● GOAL: Switch every "pouch" in the lines below to "bag", and write the lines out again with everything else left as it is.

● INPUT:
[Begin]
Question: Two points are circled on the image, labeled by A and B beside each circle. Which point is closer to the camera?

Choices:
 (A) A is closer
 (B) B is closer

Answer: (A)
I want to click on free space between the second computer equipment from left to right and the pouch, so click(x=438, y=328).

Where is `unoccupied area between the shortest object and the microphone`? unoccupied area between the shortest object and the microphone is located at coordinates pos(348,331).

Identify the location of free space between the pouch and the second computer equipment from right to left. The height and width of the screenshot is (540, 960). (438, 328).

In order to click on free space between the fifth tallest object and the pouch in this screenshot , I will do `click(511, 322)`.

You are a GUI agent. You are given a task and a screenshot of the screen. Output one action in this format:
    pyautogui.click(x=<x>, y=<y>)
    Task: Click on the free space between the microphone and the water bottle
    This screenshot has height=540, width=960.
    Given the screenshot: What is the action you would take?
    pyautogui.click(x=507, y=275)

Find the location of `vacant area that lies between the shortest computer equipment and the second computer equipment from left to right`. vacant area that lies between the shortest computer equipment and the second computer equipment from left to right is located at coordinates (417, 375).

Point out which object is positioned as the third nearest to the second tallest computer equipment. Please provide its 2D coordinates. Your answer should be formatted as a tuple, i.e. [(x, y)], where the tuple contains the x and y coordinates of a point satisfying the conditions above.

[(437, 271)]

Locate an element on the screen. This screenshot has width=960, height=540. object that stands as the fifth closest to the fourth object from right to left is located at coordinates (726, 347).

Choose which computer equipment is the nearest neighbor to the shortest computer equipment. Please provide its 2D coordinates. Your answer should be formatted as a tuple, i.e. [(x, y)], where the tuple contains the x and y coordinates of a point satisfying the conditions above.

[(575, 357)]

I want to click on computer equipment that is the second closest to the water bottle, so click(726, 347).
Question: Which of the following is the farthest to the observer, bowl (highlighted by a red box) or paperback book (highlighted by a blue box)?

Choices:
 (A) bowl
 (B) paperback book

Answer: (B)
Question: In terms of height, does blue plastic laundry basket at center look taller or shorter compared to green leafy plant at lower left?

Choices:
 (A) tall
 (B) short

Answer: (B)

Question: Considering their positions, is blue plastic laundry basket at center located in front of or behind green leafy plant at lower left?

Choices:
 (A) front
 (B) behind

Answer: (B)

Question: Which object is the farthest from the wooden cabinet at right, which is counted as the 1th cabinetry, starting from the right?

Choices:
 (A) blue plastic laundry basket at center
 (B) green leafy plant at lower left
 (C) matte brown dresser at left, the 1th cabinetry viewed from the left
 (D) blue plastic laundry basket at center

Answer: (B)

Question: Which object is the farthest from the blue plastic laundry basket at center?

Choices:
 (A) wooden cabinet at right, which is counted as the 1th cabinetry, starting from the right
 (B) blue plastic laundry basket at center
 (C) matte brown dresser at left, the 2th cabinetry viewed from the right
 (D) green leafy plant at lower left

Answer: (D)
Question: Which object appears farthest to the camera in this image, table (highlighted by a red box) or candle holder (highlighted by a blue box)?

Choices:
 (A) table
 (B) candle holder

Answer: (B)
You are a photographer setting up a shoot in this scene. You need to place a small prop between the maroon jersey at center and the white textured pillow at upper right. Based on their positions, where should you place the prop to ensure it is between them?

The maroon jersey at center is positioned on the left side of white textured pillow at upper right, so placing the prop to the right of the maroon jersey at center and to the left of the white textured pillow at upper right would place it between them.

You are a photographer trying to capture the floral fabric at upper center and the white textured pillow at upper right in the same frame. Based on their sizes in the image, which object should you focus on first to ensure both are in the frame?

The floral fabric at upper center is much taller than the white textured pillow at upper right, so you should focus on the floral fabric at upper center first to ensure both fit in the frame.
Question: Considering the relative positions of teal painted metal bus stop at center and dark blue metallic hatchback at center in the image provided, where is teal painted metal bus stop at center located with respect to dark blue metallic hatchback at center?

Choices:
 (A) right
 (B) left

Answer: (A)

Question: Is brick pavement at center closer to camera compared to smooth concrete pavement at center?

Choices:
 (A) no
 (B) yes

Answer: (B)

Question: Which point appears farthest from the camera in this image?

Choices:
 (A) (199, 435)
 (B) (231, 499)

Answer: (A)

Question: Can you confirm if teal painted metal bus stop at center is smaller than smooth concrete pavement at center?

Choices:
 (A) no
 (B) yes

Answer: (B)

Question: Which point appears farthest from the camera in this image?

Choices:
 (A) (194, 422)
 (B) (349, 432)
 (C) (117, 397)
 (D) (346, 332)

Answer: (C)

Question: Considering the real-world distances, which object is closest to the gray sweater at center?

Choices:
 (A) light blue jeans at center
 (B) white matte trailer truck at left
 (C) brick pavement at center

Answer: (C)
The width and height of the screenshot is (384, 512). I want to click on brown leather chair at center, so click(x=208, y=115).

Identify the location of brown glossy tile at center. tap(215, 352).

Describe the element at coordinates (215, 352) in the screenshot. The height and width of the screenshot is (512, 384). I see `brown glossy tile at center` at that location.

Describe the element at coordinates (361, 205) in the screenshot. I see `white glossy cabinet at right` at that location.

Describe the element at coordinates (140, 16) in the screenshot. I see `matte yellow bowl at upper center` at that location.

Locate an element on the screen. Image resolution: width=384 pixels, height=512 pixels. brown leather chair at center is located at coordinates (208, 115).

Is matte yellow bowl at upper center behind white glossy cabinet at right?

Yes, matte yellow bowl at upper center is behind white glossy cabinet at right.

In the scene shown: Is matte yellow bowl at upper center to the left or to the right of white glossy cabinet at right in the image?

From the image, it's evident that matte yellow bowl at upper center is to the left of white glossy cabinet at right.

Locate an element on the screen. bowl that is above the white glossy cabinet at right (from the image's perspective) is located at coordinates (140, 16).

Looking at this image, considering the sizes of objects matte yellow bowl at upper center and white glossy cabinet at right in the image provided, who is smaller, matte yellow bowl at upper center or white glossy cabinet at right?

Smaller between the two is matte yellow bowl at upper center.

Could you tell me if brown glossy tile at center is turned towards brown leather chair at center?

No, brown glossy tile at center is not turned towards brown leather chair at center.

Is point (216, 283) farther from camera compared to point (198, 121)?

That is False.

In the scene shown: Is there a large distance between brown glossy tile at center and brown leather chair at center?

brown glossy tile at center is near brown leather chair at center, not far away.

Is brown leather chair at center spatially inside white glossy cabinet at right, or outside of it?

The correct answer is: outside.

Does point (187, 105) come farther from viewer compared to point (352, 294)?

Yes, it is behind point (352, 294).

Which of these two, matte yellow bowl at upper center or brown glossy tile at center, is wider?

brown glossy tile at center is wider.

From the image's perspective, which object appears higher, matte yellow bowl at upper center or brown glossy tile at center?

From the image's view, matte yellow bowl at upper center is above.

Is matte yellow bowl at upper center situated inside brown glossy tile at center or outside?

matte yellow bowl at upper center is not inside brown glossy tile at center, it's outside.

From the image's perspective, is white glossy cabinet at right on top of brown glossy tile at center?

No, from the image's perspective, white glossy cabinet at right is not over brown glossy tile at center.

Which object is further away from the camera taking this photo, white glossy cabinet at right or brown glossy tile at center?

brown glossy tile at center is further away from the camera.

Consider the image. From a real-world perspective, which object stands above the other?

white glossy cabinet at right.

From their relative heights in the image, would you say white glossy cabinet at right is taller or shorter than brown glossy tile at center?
[End]
● SOLUTION BELOW:
Question: Two points are circled on the image, labeled by A and B beside each circle. Which point is closer to the camera?

Choices:
 (A) A is closer
 (B) B is closer

Answer: (A)
I want to click on free space between the second computer equipment from left to right and the bag, so click(x=438, y=328).

Where is `unoccupied area between the shortest object and the microphone`? unoccupied area between the shortest object and the microphone is located at coordinates pos(348,331).

Identify the location of free space between the bag and the second computer equipment from right to left. The height and width of the screenshot is (540, 960). (438, 328).

In order to click on free space between the fifth tallest object and the bag in this screenshot , I will do `click(511, 322)`.

You are a GUI agent. You are given a task and a screenshot of the screen. Output one action in this format:
    pyautogui.click(x=<x>, y=<y>)
    Task: Click on the free space between the microphone and the water bottle
    This screenshot has height=540, width=960.
    Given the screenshot: What is the action you would take?
    pyautogui.click(x=507, y=275)

Find the location of `vacant area that lies between the shortest computer equipment and the second computer equipment from left to right`. vacant area that lies between the shortest computer equipment and the second computer equipment from left to right is located at coordinates (417, 375).

Point out which object is positioned as the third nearest to the second tallest computer equipment. Please provide its 2D coordinates. Your answer should be formatted as a tuple, i.e. [(x, y)], where the tuple contains the x and y coordinates of a point satisfying the conditions above.

[(437, 271)]

Locate an element on the screen. This screenshot has width=960, height=540. object that stands as the fifth closest to the fourth object from right to left is located at coordinates (726, 347).

Choose which computer equipment is the nearest neighbor to the shortest computer equipment. Please provide its 2D coordinates. Your answer should be formatted as a tuple, i.e. [(x, y)], where the tuple contains the x and y coordinates of a point satisfying the conditions above.

[(575, 357)]

I want to click on computer equipment that is the second closest to the water bottle, so click(726, 347).
Question: Which of the following is the farthest to the observer, bowl (highlighted by a red box) or paperback book (highlighted by a blue box)?

Choices:
 (A) bowl
 (B) paperback book

Answer: (B)
Question: In terms of height, does blue plastic laundry basket at center look taller or shorter compared to green leafy plant at lower left?

Choices:
 (A) tall
 (B) short

Answer: (B)

Question: Considering their positions, is blue plastic laundry basket at center located in front of or behind green leafy plant at lower left?

Choices:
 (A) front
 (B) behind

Answer: (B)

Question: Which object is the farthest from the wooden cabinet at right, which is counted as the 1th cabinetry, starting from the right?

Choices:
 (A) blue plastic laundry basket at center
 (B) green leafy plant at lower left
 (C) matte brown dresser at left, the 1th cabinetry viewed from the left
 (D) blue plastic laundry basket at center

Answer: (B)

Question: Which object is the farthest from the blue plastic laundry basket at center?

Choices:
 (A) wooden cabinet at right, which is counted as the 1th cabinetry, starting from the right
 (B) blue plastic laundry basket at center
 (C) matte brown dresser at left, the 2th cabinetry viewed from the right
 (D) green leafy plant at lower left

Answer: (D)
Question: Which object appears farthest to the camera in this image, table (highlighted by a red box) or candle holder (highlighted by a blue box)?

Choices:
 (A) table
 (B) candle holder

Answer: (B)
You are a photographer setting up a shoot in this scene. You need to place a small prop between the maroon jersey at center and the white textured pillow at upper right. Based on their positions, where should you place the prop to ensure it is between them?

The maroon jersey at center is positioned on the left side of white textured pillow at upper right, so placing the prop to the right of the maroon jersey at center and to the left of the white textured pillow at upper right would place it between them.

You are a photographer trying to capture the floral fabric at upper center and the white textured pillow at upper right in the same frame. Based on their sizes in the image, which object should you focus on first to ensure both are in the frame?

The floral fabric at upper center is much taller than the white textured pillow at upper right, so you should focus on the floral fabric at upper center first to ensure both fit in the frame.
Question: Considering the relative positions of teal painted metal bus stop at center and dark blue metallic hatchback at center in the image provided, where is teal painted metal bus stop at center located with respect to dark blue metallic hatchback at center?

Choices:
 (A) right
 (B) left

Answer: (A)

Question: Is brick pavement at center closer to camera compared to smooth concrete pavement at center?

Choices:
 (A) no
 (B) yes

Answer: (B)

Question: Which point appears farthest from the camera in this image?

Choices:
 (A) (199, 435)
 (B) (231, 499)

Answer: (A)

Question: Can you confirm if teal painted metal bus stop at center is smaller than smooth concrete pavement at center?

Choices:
 (A) no
 (B) yes

Answer: (B)

Question: Which point appears farthest from the camera in this image?

Choices:
 (A) (194, 422)
 (B) (349, 432)
 (C) (117, 397)
 (D) (346, 332)

Answer: (C)

Question: Considering the real-world distances, which object is closest to the gray sweater at center?

Choices:
 (A) light blue jeans at center
 (B) white matte trailer truck at left
 (C) brick pavement at center

Answer: (C)
The width and height of the screenshot is (384, 512). I want to click on brown leather chair at center, so click(x=208, y=115).

Identify the location of brown glossy tile at center. tap(215, 352).

Describe the element at coordinates (215, 352) in the screenshot. The height and width of the screenshot is (512, 384). I see `brown glossy tile at center` at that location.

Describe the element at coordinates (361, 205) in the screenshot. I see `white glossy cabinet at right` at that location.

Describe the element at coordinates (140, 16) in the screenshot. I see `matte yellow bowl at upper center` at that location.

Locate an element on the screen. Image resolution: width=384 pixels, height=512 pixels. brown leather chair at center is located at coordinates (208, 115).

Is matte yellow bowl at upper center behind white glossy cabinet at right?

Yes, matte yellow bowl at upper center is behind white glossy cabinet at right.

In the scene shown: Is matte yellow bowl at upper center to the left or to the right of white glossy cabinet at right in the image?

From the image, it's evident that matte yellow bowl at upper center is to the left of white glossy cabinet at right.

Locate an element on the screen. bowl that is above the white glossy cabinet at right (from the image's perspective) is located at coordinates (140, 16).

Looking at this image, considering the sizes of objects matte yellow bowl at upper center and white glossy cabinet at right in the image provided, who is smaller, matte yellow bowl at upper center or white glossy cabinet at right?

Smaller between the two is matte yellow bowl at upper center.

Could you tell me if brown glossy tile at center is turned towards brown leather chair at center?

No, brown glossy tile at center is not turned towards brown leather chair at center.

Is point (216, 283) farther from camera compared to point (198, 121)?

That is False.

In the scene shown: Is there a large distance between brown glossy tile at center and brown leather chair at center?

brown glossy tile at center is near brown leather chair at center, not far away.

Is brown leather chair at center spatially inside white glossy cabinet at right, or outside of it?

The correct answer is: outside.

Does point (187, 105) come farther from viewer compared to point (352, 294)?

Yes, it is behind point (352, 294).

Which of these two, matte yellow bowl at upper center or brown glossy tile at center, is wider?

brown glossy tile at center is wider.

From the image's perspective, which object appears higher, matte yellow bowl at upper center or brown glossy tile at center?

From the image's view, matte yellow bowl at upper center is above.

Is matte yellow bowl at upper center situated inside brown glossy tile at center or outside?

matte yellow bowl at upper center is not inside brown glossy tile at center, it's outside.

From the image's perspective, is white glossy cabinet at right on top of brown glossy tile at center?

No, from the image's perspective, white glossy cabinet at right is not over brown glossy tile at center.

Which object is further away from the camera taking this photo, white glossy cabinet at right or brown glossy tile at center?

brown glossy tile at center is further away from the camera.

Consider the image. From a real-world perspective, which object stands above the other?

white glossy cabinet at right.

From their relative heights in the image, would you say white glossy cabinet at right is taller or shorter than brown glossy tile at center?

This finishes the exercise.